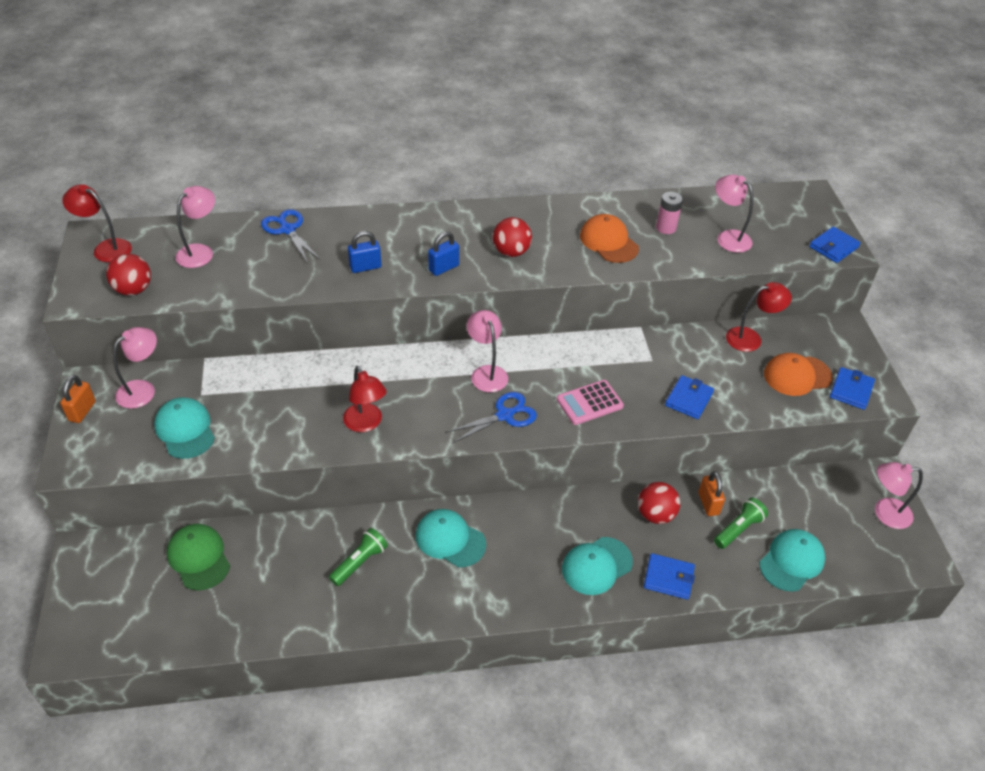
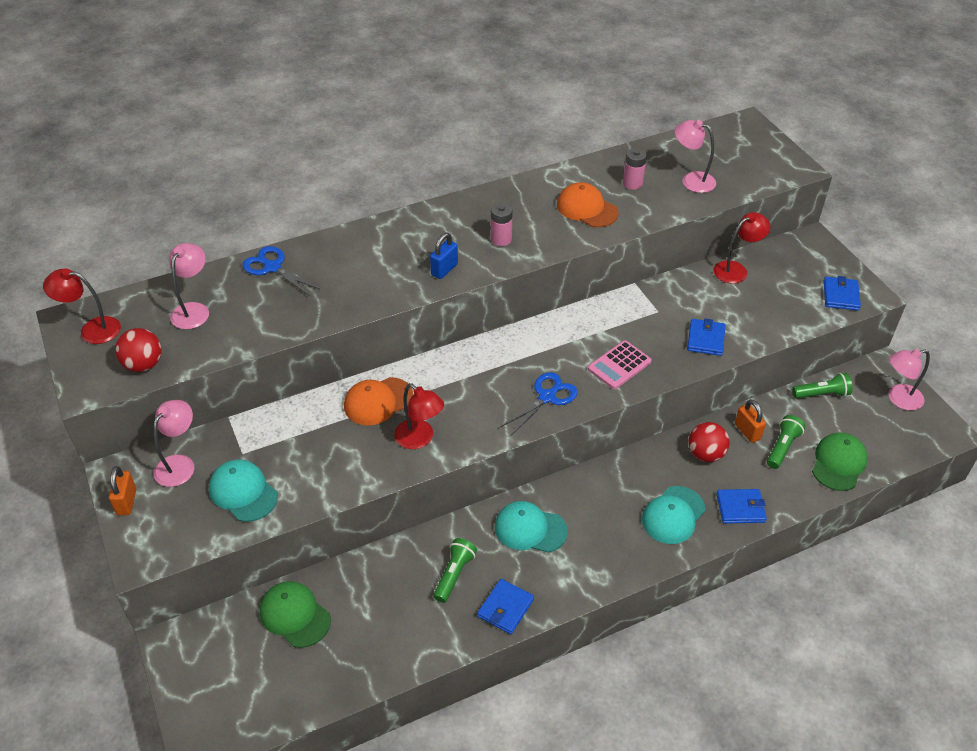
camera: 15 degrees left, 0 degrees up
(365, 267) = (368, 286): blue padlock -> none
(486, 373) = (512, 361): pink lamp -> none
(511, 252) = (501, 239): red ball -> pink battery
(791, 561) = (838, 463): turquoise cap -> green cap
(797, 376) = (790, 294): orange cap -> orange cap (378, 401)
(803, 486) = (822, 394): none -> green flashlight
(833, 247) = (786, 168): blue wallet -> blue wallet (505, 608)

WHAT TO PRODUCE
Locate the line with "(486, 373) = (512, 361): pink lamp -> none" in the entries above; extract it and every line after it, verbatim.

ANSWER TO THE PROBLEM
(486, 373) = (512, 361): pink lamp -> none
(511, 252) = (501, 239): red ball -> pink battery
(791, 561) = (838, 463): turquoise cap -> green cap
(797, 376) = (790, 294): orange cap -> orange cap (378, 401)
(803, 486) = (822, 394): none -> green flashlight
(833, 247) = (786, 168): blue wallet -> blue wallet (505, 608)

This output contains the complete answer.